* [Data shown]
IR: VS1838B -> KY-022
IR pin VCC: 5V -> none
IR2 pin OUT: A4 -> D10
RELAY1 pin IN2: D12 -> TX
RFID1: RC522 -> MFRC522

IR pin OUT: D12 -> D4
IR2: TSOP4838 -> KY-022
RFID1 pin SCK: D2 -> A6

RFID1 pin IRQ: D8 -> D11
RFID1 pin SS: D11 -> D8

* * *

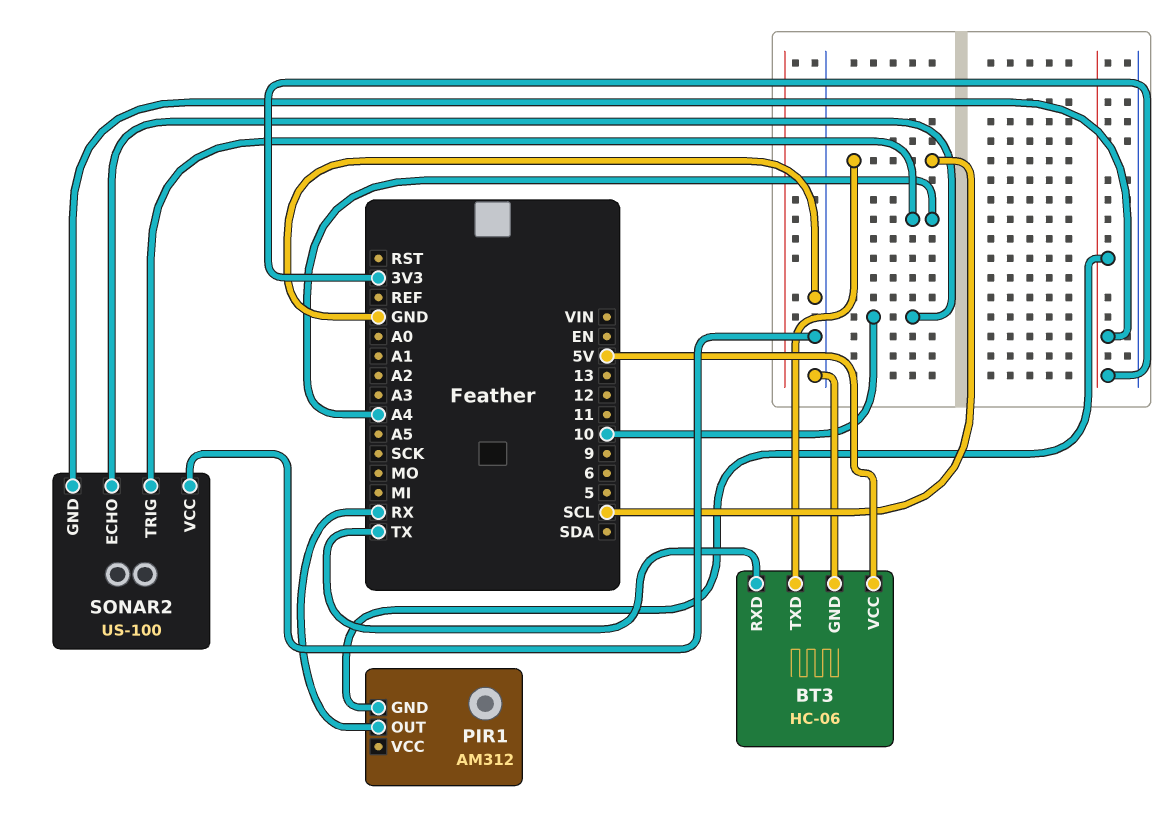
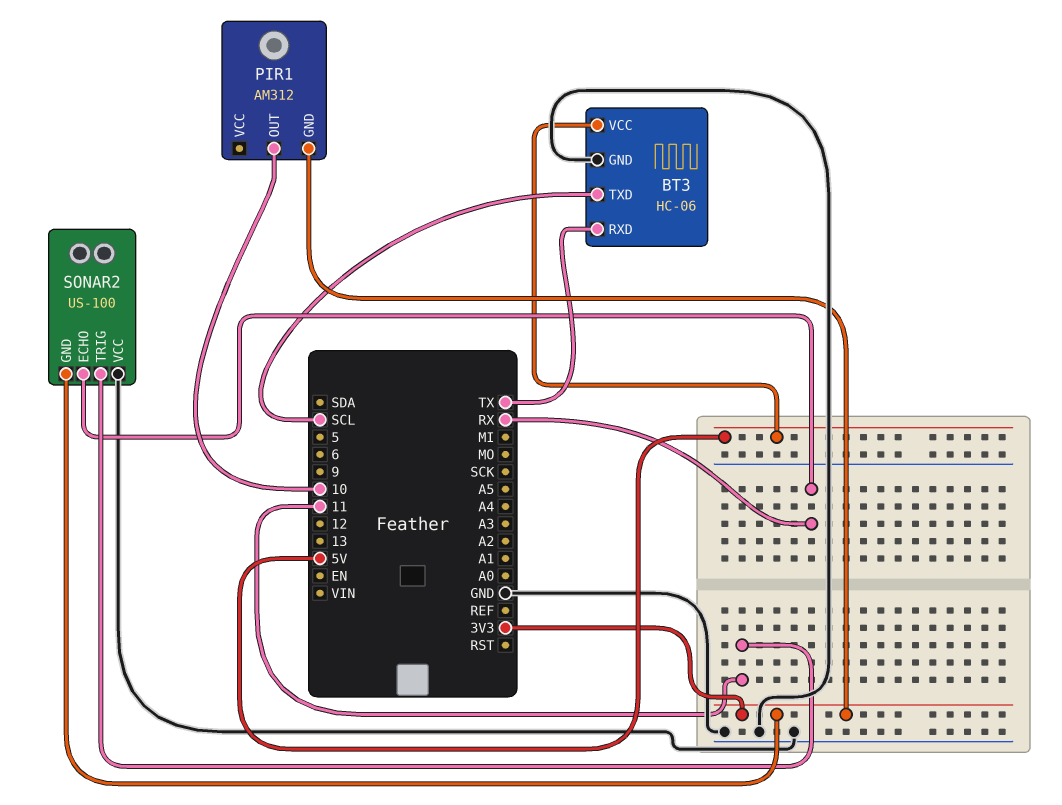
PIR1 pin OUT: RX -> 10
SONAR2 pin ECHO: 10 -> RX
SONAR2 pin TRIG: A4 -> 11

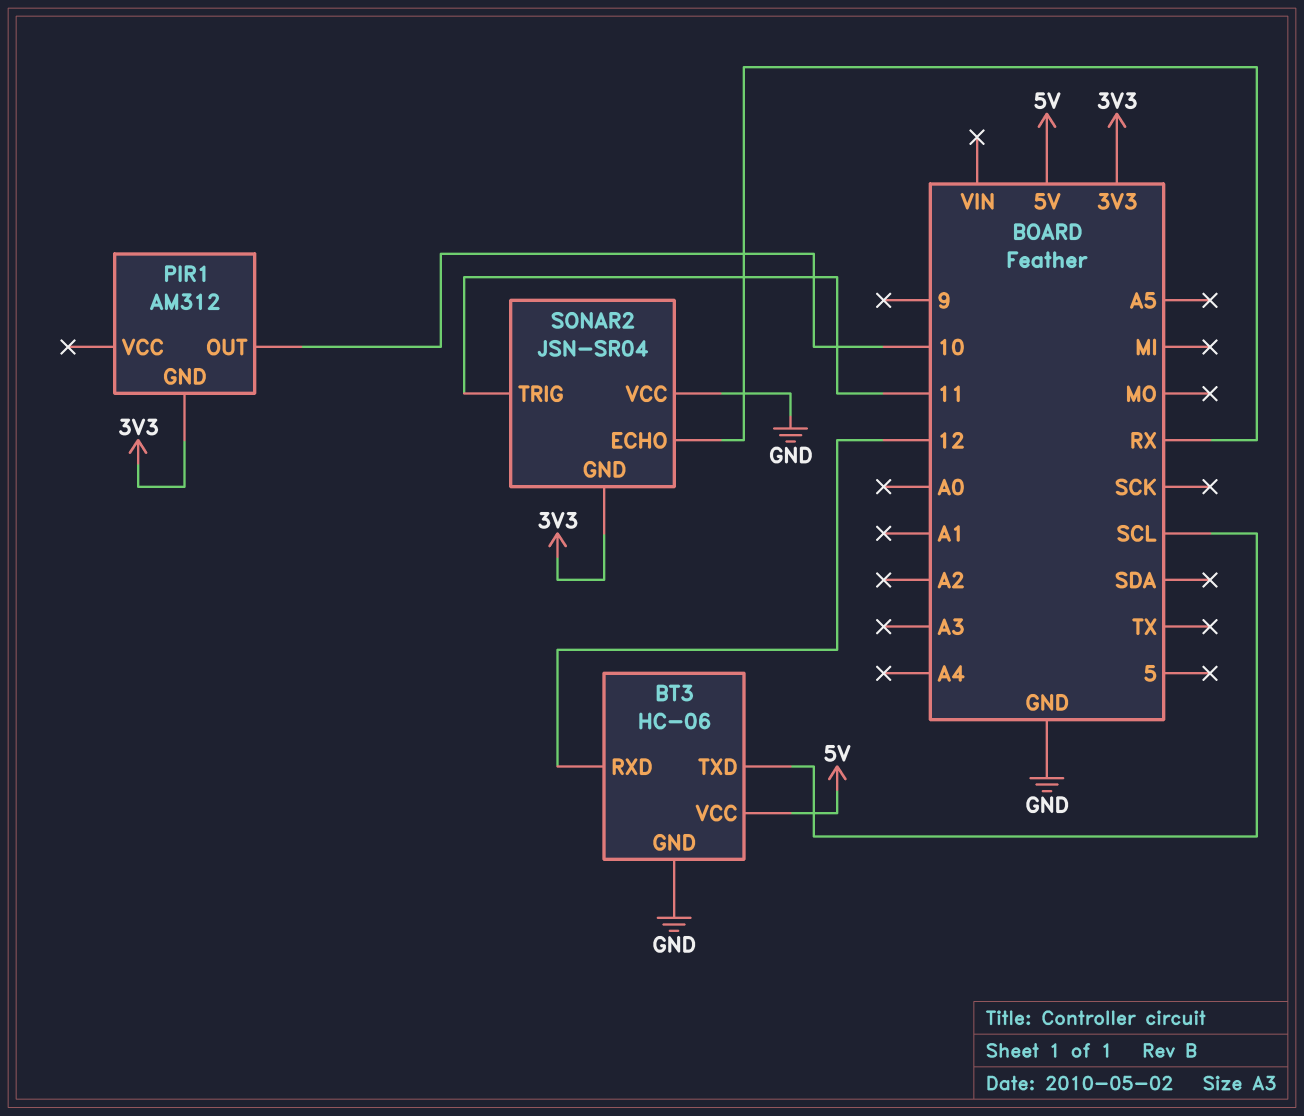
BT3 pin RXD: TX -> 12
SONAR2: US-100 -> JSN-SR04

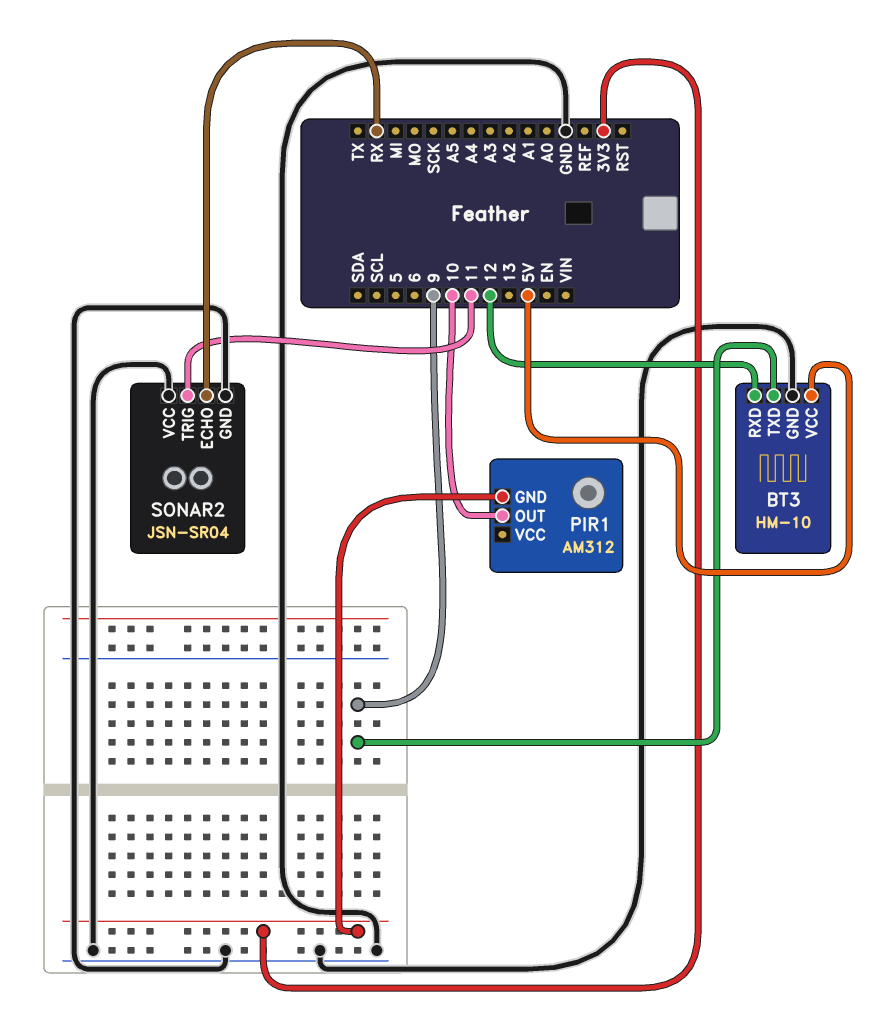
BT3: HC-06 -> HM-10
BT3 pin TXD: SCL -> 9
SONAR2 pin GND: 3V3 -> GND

---

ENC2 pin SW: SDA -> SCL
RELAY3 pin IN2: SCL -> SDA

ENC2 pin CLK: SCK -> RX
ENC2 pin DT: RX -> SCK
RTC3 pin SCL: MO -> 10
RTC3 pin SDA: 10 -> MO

* [Task statement]
Using the listing above, repeat word for word each line from the one with "SONAR2: US-100 -> JSN-SR04" down to the one with "SONAR2 pin GND: 3V3 -> GND", both included. Omit all pictures.

* [Response area]
SONAR2: US-100 -> JSN-SR04

BT3: HC-06 -> HM-10
BT3 pin TXD: SCL -> 9
SONAR2 pin GND: 3V3 -> GND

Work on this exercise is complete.